[START OF The records]

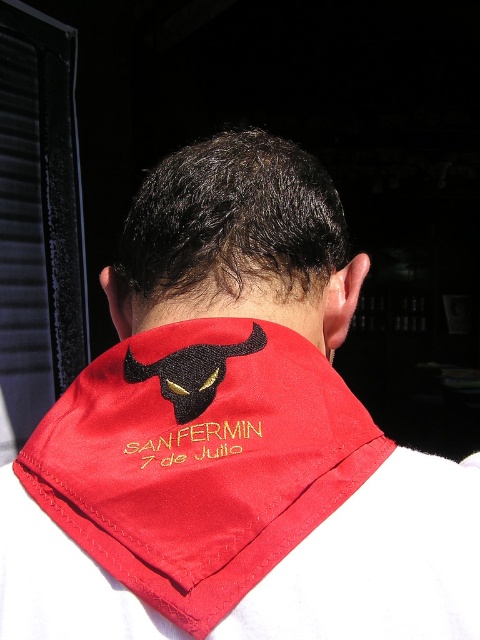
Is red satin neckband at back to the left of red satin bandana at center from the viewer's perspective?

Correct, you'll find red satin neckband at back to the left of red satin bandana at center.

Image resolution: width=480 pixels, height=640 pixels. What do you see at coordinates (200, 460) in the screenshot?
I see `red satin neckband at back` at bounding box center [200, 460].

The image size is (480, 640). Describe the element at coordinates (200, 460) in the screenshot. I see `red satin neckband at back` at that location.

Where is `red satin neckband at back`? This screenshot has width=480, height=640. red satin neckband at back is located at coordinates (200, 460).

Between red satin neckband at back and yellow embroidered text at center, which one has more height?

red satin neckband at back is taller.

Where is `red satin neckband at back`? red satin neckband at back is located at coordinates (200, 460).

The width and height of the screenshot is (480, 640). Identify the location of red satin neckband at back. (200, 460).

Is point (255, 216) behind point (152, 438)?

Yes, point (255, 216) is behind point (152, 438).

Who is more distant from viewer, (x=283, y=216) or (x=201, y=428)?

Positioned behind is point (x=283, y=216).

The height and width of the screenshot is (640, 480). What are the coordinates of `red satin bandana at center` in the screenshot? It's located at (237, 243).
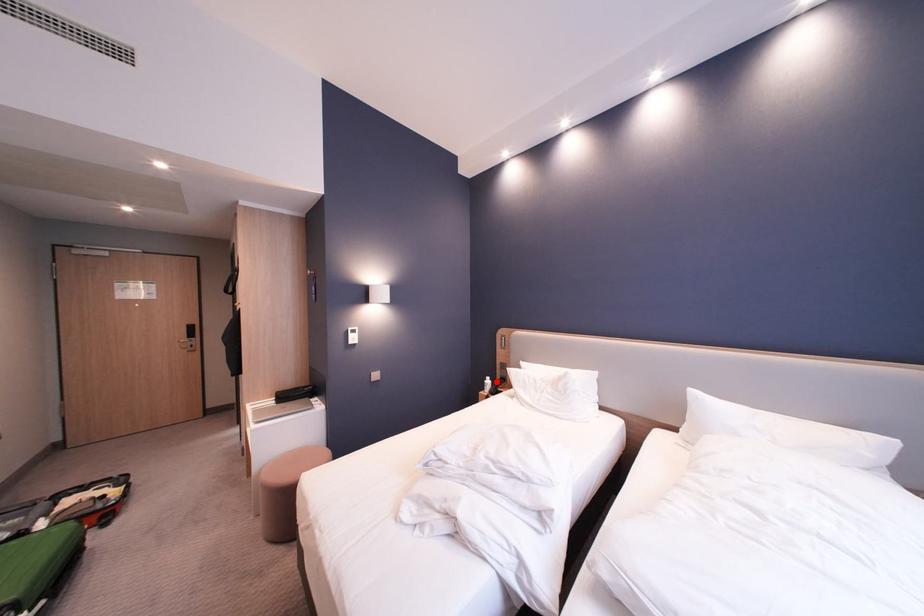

[END OF The records]
[START OF The records]

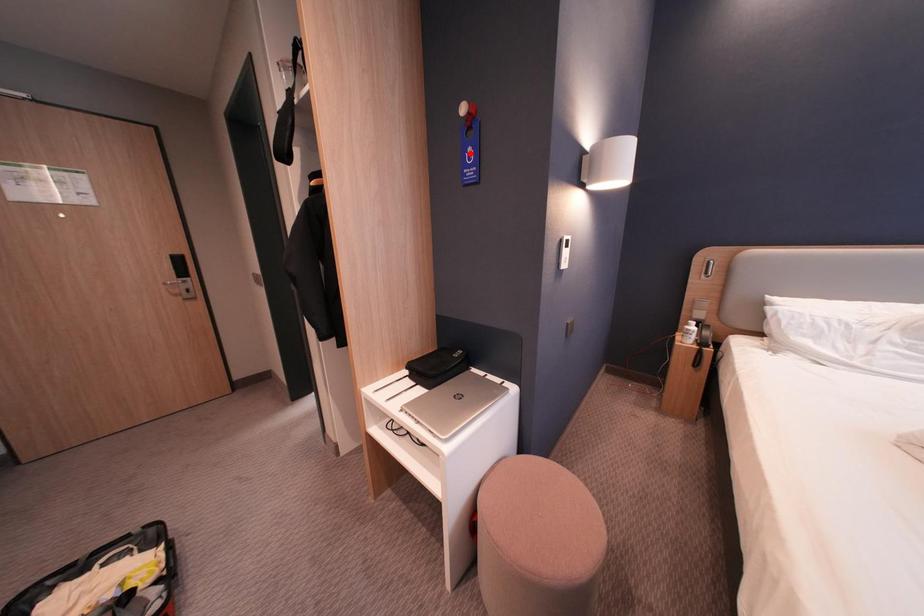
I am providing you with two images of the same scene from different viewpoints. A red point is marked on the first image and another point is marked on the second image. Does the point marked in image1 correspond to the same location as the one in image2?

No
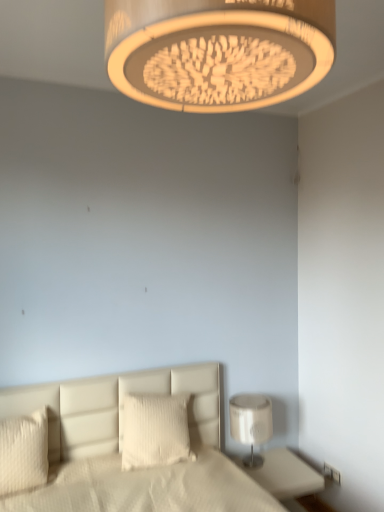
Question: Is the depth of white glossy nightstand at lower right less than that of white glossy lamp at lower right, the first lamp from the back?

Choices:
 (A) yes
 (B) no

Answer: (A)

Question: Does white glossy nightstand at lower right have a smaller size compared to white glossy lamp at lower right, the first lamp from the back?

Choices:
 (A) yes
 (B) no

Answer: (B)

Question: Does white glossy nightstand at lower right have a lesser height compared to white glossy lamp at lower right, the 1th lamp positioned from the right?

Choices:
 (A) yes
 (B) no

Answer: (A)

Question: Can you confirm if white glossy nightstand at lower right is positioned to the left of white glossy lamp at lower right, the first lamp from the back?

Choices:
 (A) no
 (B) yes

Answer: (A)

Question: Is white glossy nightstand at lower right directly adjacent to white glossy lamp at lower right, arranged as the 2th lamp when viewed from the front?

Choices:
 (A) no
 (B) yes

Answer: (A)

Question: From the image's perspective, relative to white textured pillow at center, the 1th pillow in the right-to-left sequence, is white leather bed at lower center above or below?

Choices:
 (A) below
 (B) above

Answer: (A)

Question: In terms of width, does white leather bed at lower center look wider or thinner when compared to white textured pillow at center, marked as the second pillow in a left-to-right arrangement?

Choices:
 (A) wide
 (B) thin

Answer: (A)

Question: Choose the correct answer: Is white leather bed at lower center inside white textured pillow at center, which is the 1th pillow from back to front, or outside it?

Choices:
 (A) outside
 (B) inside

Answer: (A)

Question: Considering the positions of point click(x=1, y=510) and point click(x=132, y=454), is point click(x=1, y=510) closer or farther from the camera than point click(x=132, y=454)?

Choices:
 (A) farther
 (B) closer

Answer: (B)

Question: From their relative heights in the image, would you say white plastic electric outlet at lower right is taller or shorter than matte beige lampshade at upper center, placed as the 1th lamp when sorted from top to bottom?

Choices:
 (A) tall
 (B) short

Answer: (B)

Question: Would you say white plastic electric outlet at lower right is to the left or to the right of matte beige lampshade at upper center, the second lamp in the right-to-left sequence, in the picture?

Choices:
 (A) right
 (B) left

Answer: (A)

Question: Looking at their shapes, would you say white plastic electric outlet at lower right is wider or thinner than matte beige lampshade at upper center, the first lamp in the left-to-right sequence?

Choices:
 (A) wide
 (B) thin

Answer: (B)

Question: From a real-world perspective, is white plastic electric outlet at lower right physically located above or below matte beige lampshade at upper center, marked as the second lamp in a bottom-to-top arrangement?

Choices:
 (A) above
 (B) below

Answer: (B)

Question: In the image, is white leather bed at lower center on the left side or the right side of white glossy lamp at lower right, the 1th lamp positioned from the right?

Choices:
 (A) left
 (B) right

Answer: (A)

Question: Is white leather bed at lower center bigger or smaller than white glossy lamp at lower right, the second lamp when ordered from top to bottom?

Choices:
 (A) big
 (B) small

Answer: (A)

[END OF The records]
[START OF The records]

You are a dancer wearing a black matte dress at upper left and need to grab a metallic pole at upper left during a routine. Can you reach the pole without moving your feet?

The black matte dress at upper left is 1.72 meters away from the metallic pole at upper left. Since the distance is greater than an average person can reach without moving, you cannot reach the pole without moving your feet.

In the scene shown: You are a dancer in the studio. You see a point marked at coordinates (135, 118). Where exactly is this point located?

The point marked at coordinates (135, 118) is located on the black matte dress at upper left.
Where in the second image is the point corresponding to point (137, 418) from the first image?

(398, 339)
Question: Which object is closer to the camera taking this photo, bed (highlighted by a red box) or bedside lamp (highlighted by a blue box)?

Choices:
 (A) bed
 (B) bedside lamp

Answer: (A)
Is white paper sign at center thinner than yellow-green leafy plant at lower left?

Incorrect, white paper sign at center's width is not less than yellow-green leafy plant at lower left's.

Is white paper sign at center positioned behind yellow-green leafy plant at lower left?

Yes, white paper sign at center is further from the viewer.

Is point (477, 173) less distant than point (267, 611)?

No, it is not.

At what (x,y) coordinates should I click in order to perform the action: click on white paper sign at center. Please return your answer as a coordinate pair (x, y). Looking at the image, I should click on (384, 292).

[END OF The records]

◆ Task to carry out ◆
Copy the lines of data verbatim, beginning with the line that contains "Is red satin" and ending with the line that contains "Between red satin".

◆ Solution to the exercise ◆
Is red satin neckband at back to the left of red satin bandana at center from the viewer's perspective?

Correct, you'll find red satin neckband at back to the left of red satin bandana at center.

Image resolution: width=480 pixels, height=640 pixels. What do you see at coordinates (200, 460) in the screenshot?
I see `red satin neckband at back` at bounding box center [200, 460].

The image size is (480, 640). Describe the element at coordinates (200, 460) in the screenshot. I see `red satin neckband at back` at that location.

Where is `red satin neckband at back`? This screenshot has width=480, height=640. red satin neckband at back is located at coordinates (200, 460).

Between red satin neckband at back and yellow embroidered text at center, which one has more height?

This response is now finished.